» **Task to carry out**
Please give all of the data again, character for character, and drop the pictures.

Excerpts from a dataset
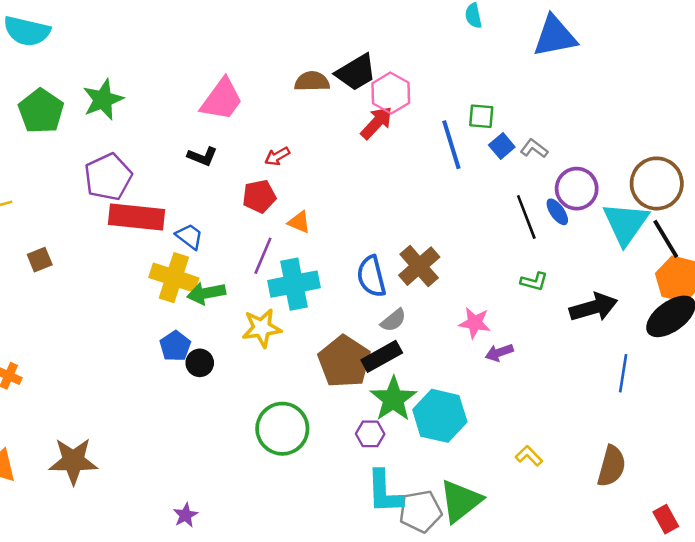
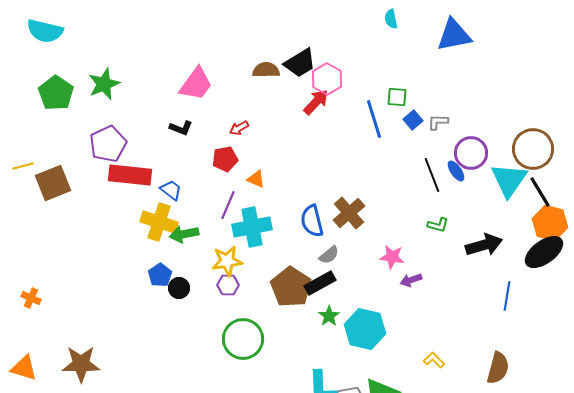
gray L-shape: (534, 149) -> (438, 122), turned -35
brown square: (40, 260) -> (53, 183), moved, size x1.8
green star: (393, 399) -> (329, 316), size x0.6
purple hexagon: (370, 434) -> (228, 285), moved

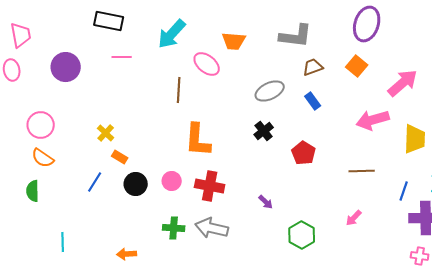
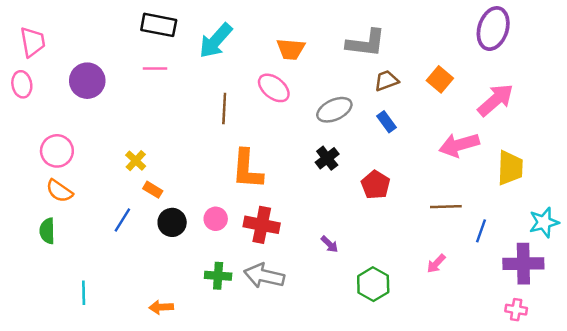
black rectangle: (109, 21) -> (159, 25), moved
purple ellipse: (367, 24) -> (493, 29), moved
pink ellipse: (207, 64) -> (274, 88), moved
blue line: (404, 191) -> (481, 231), moved

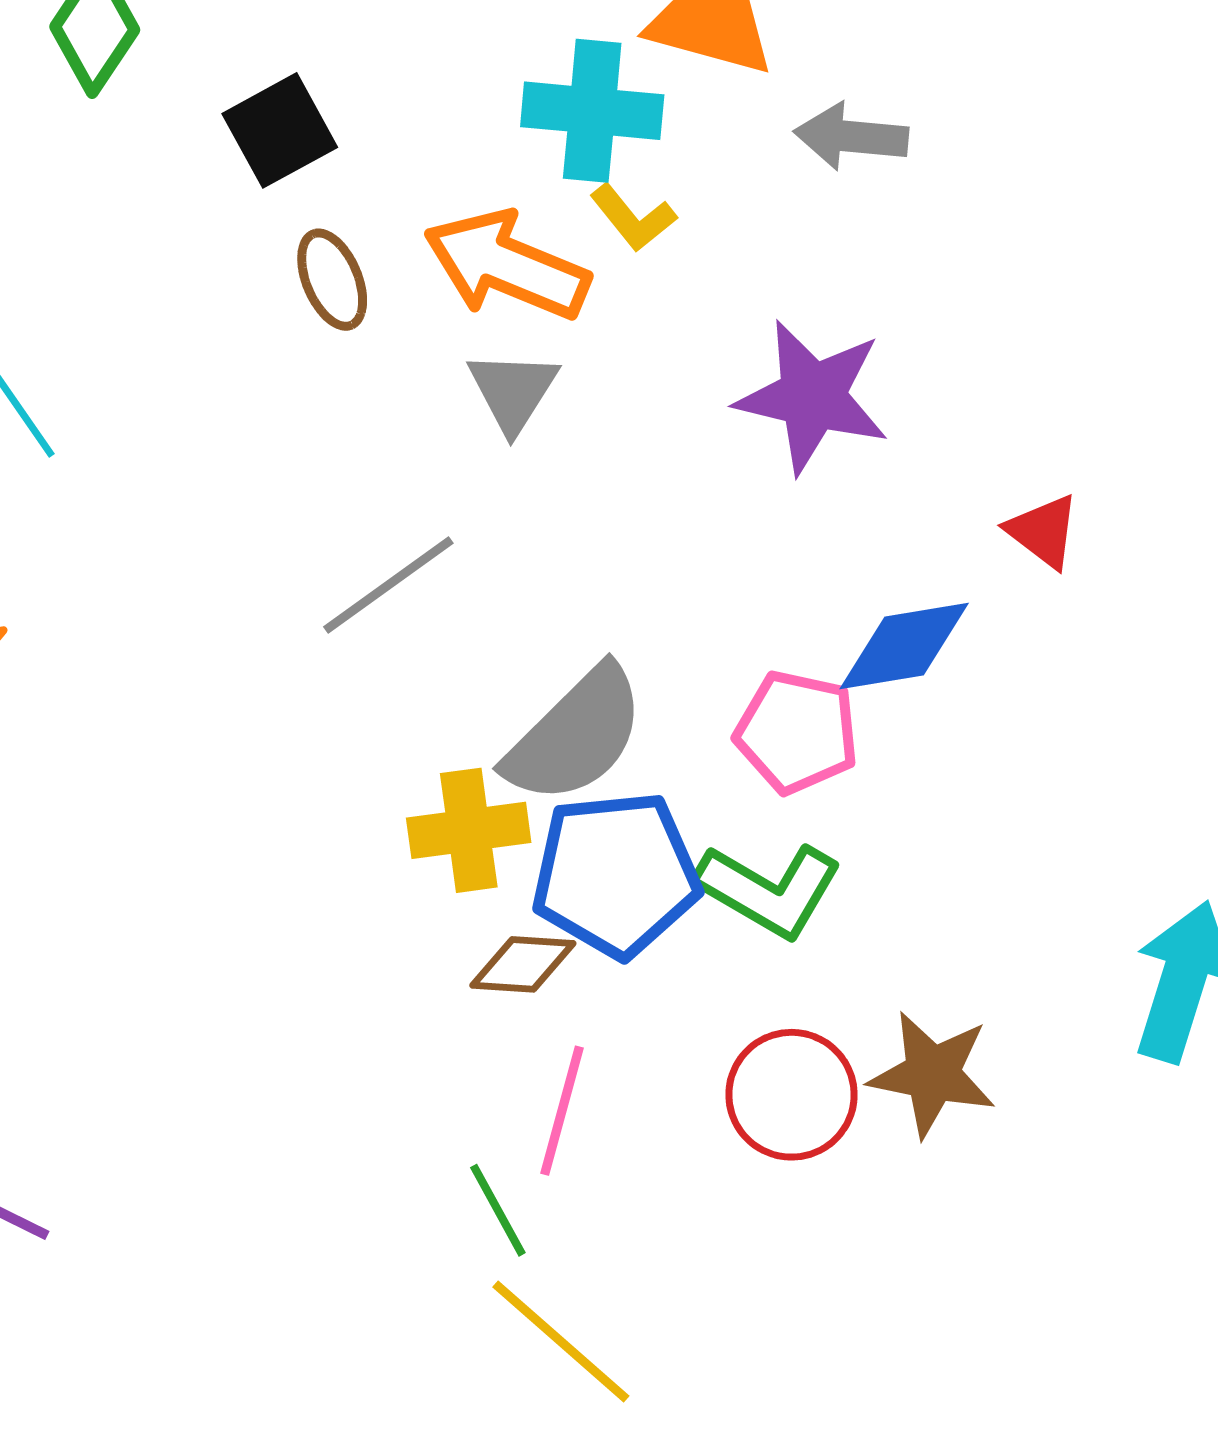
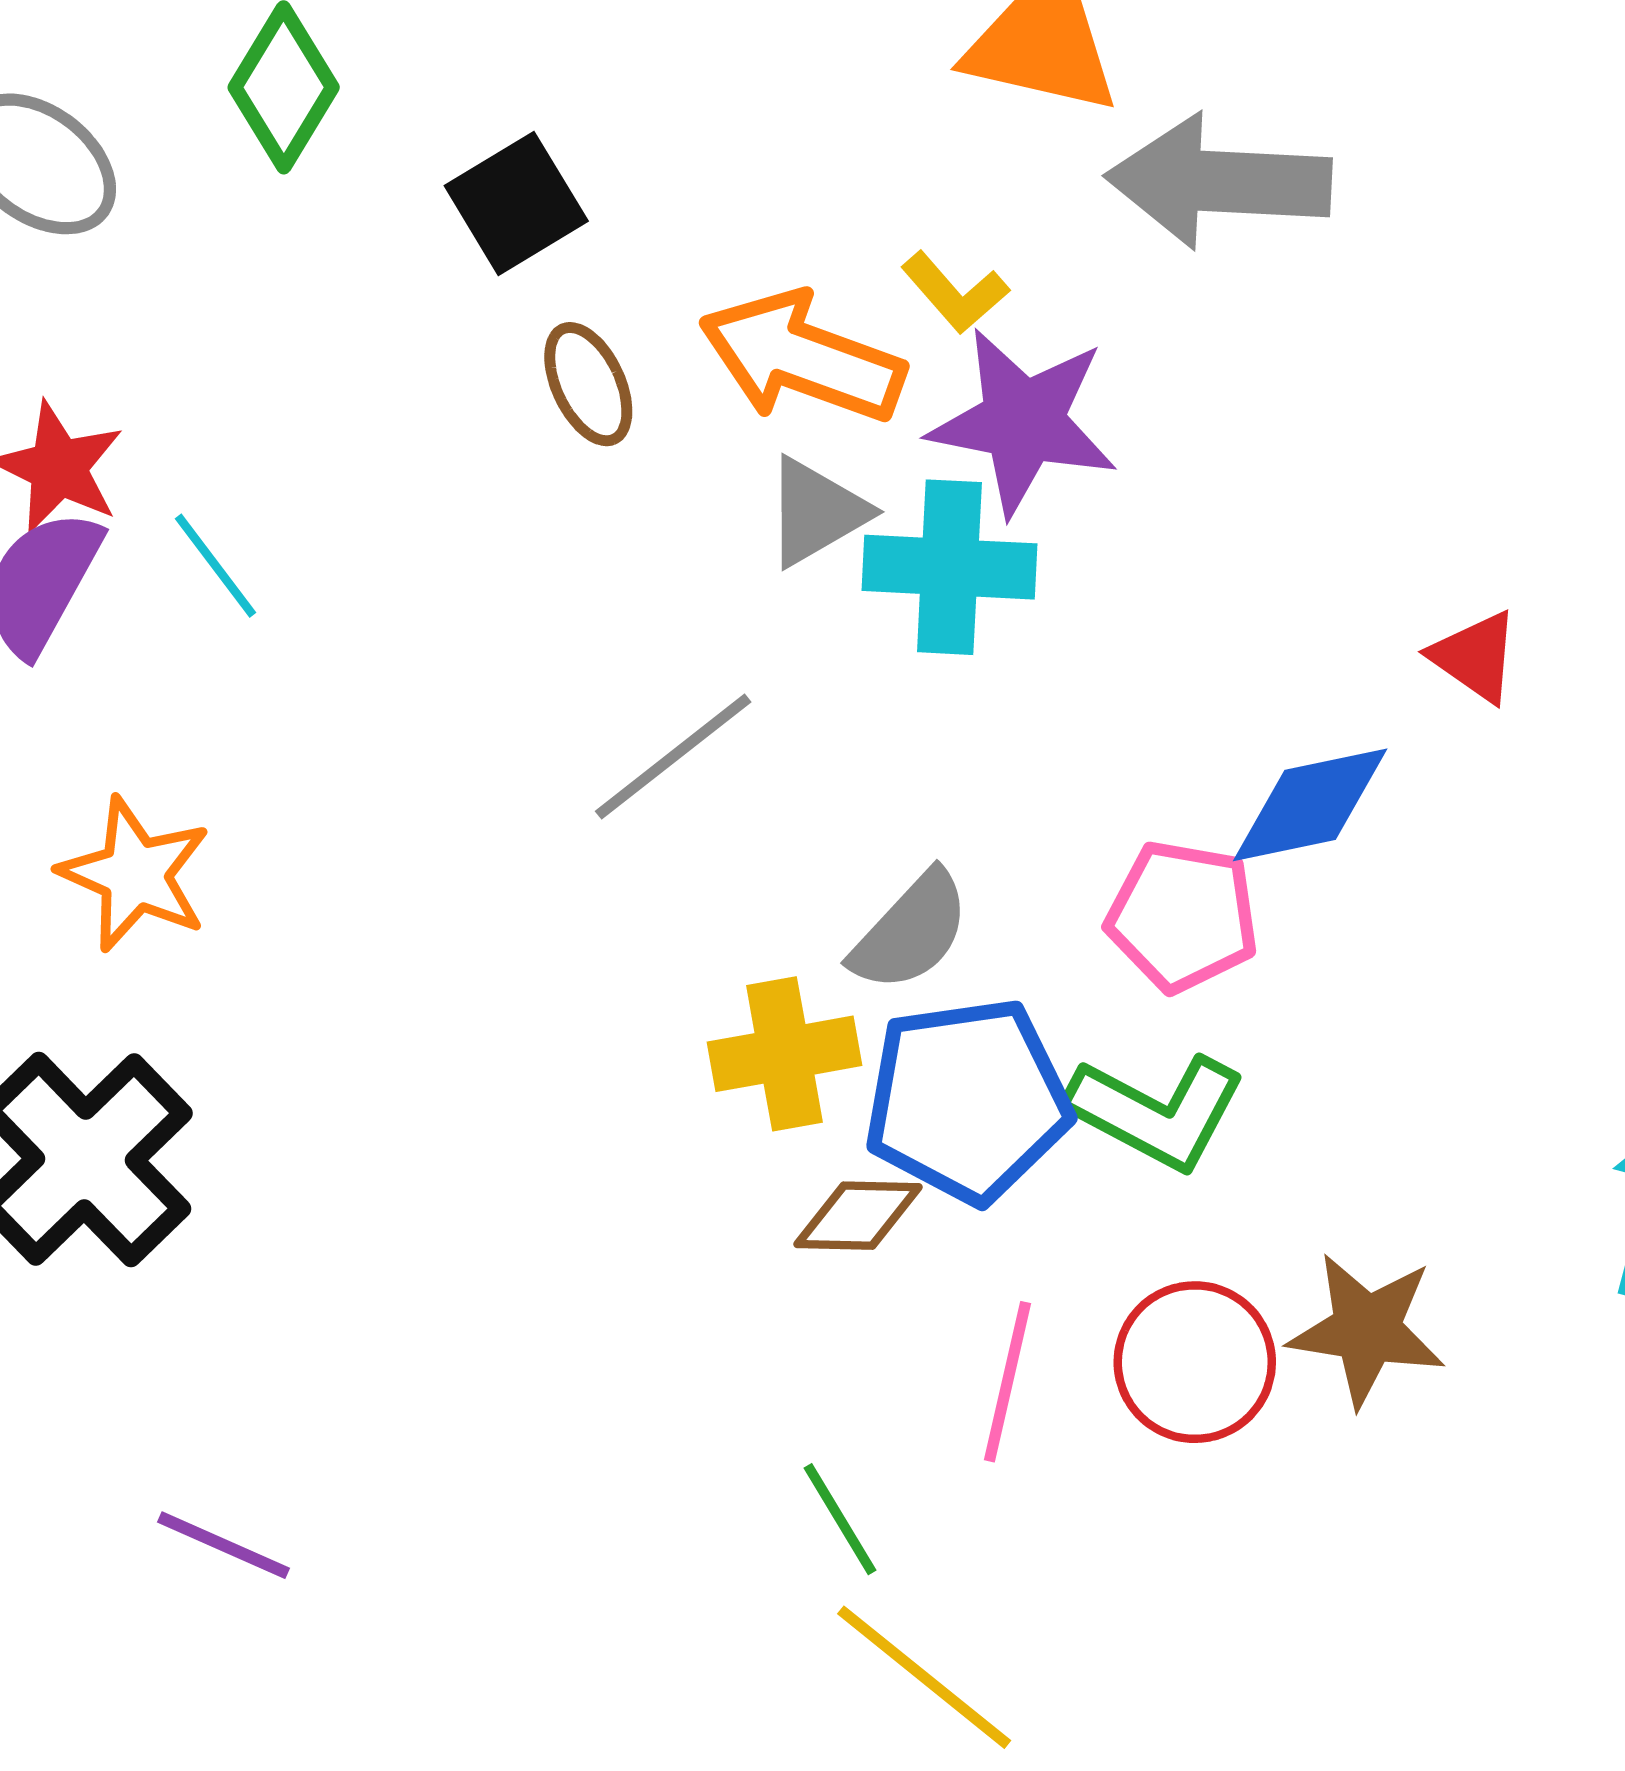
cyan cross: (592, 111) -> (949, 567), moved
gray arrow: (851, 137) -> (1219, 182), size x1.6
gray triangle: (513, 391) -> (816, 512), turned 30
purple star: (812, 397) -> (1023, 422), moved
gray semicircle: (575, 735) -> (911, 931), size x0.7
pink line: (562, 1111) -> (1008, 1382), moved

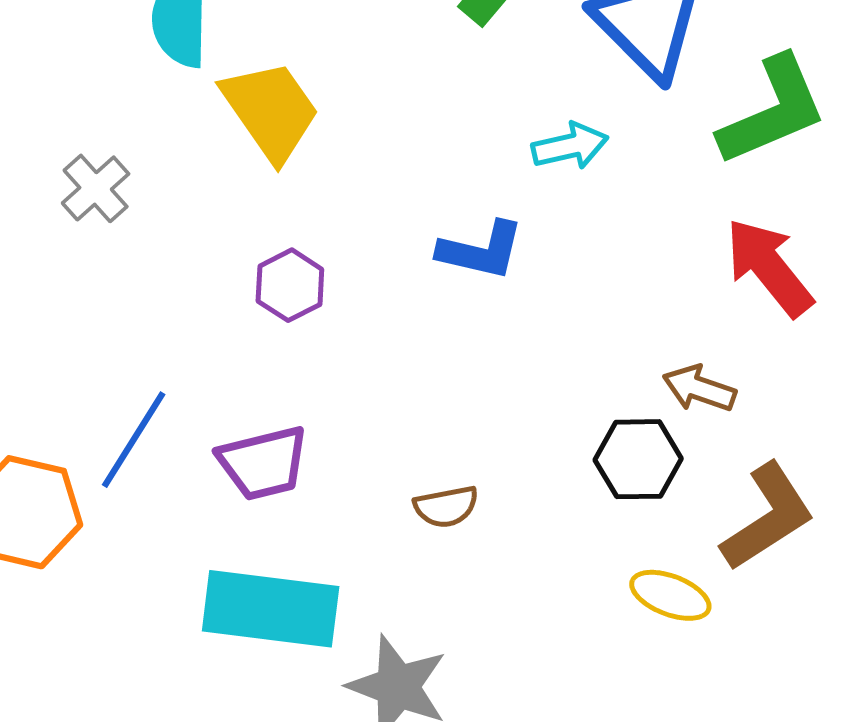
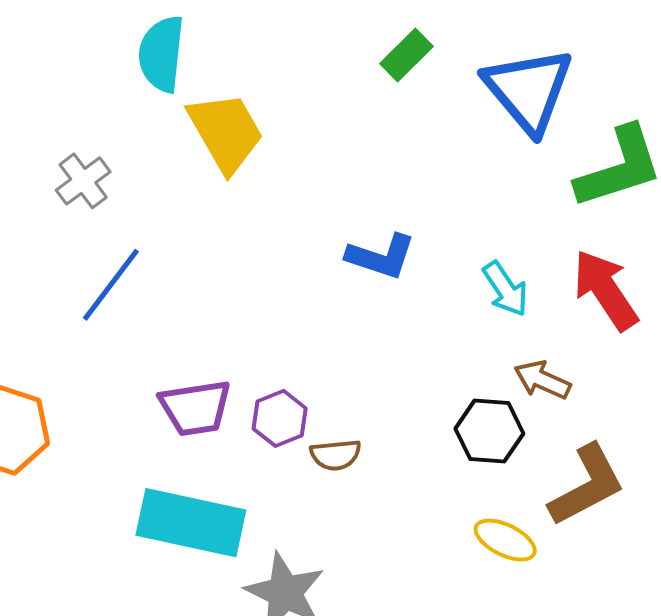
cyan arrow: (570, 146) -> (505, 289), moved, turned 64
purple hexagon: (290, 285) -> (280, 418), moved
blue line: (134, 440) -> (111, 285), moved

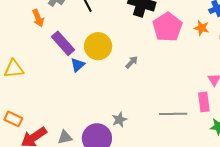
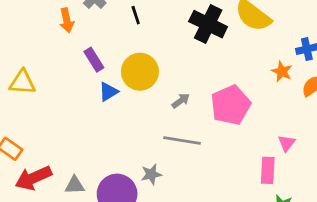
pink pentagon: (167, 27) -> (231, 105), moved
purple rectangle: (63, 43) -> (94, 60), size x0.7
gray line: (173, 114) -> (182, 140), moved

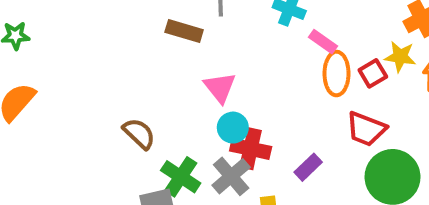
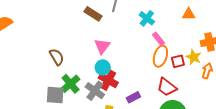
gray cross: (231, 176) -> (95, 91), turned -30

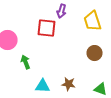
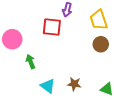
brown circle: (95, 53) -> (101, 44), moved
cyan triangle: (43, 86) -> (48, 86), turned 35

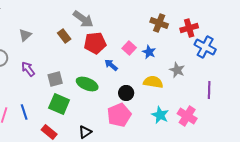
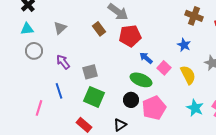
pink square: (129, 48) -> (164, 68), moved
yellow semicircle: (153, 82) -> (188, 75), turned 54
green ellipse: (87, 84) -> (141, 80), moved
black circle: (126, 93) -> (131, 100), moved
blue line: (24, 112) -> (59, 91), moved

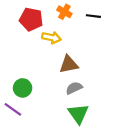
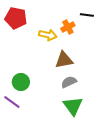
orange cross: (64, 12) -> (68, 27), moved, turned 32
red pentagon: (31, 19) -> (16, 18), moved

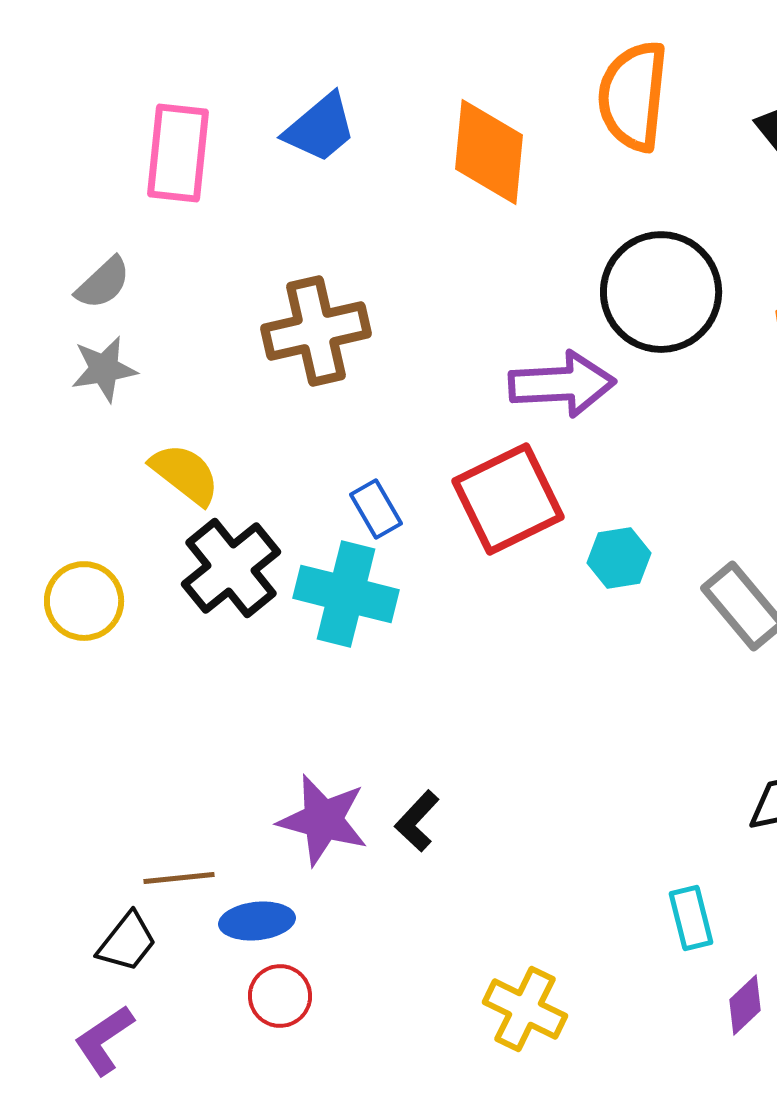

» **Result below**
gray L-shape: (534, 149) -> (438, 122), turned -35
brown square: (40, 260) -> (53, 183), moved, size x1.8
green star: (393, 399) -> (329, 316), size x0.6
purple hexagon: (370, 434) -> (228, 285), moved

black rectangle: (109, 21) -> (159, 25), moved
purple ellipse: (367, 24) -> (493, 29), moved
pink ellipse: (207, 64) -> (274, 88), moved
blue line: (404, 191) -> (481, 231), moved

cyan cross: (592, 111) -> (949, 567), moved
gray arrow: (851, 137) -> (1219, 182), size x1.6
gray triangle: (513, 391) -> (816, 512), turned 30
purple star: (812, 397) -> (1023, 422), moved
gray semicircle: (575, 735) -> (911, 931), size x0.7
pink line: (562, 1111) -> (1008, 1382), moved

cyan arrow: (570, 146) -> (505, 289), moved, turned 64
purple hexagon: (290, 285) -> (280, 418), moved
blue line: (134, 440) -> (111, 285), moved

pink pentagon: (167, 27) -> (231, 105), moved
purple rectangle: (63, 43) -> (94, 60), size x0.7
gray line: (173, 114) -> (182, 140), moved

gray cross: (231, 176) -> (95, 91), turned -30

brown circle: (95, 53) -> (101, 44), moved
cyan triangle: (43, 86) -> (48, 86), turned 35

pink square: (129, 48) -> (164, 68), moved
yellow semicircle: (153, 82) -> (188, 75), turned 54
green ellipse: (87, 84) -> (141, 80), moved
black circle: (126, 93) -> (131, 100), moved
blue line: (24, 112) -> (59, 91), moved

orange cross: (64, 12) -> (68, 27), moved, turned 32
red pentagon: (31, 19) -> (16, 18), moved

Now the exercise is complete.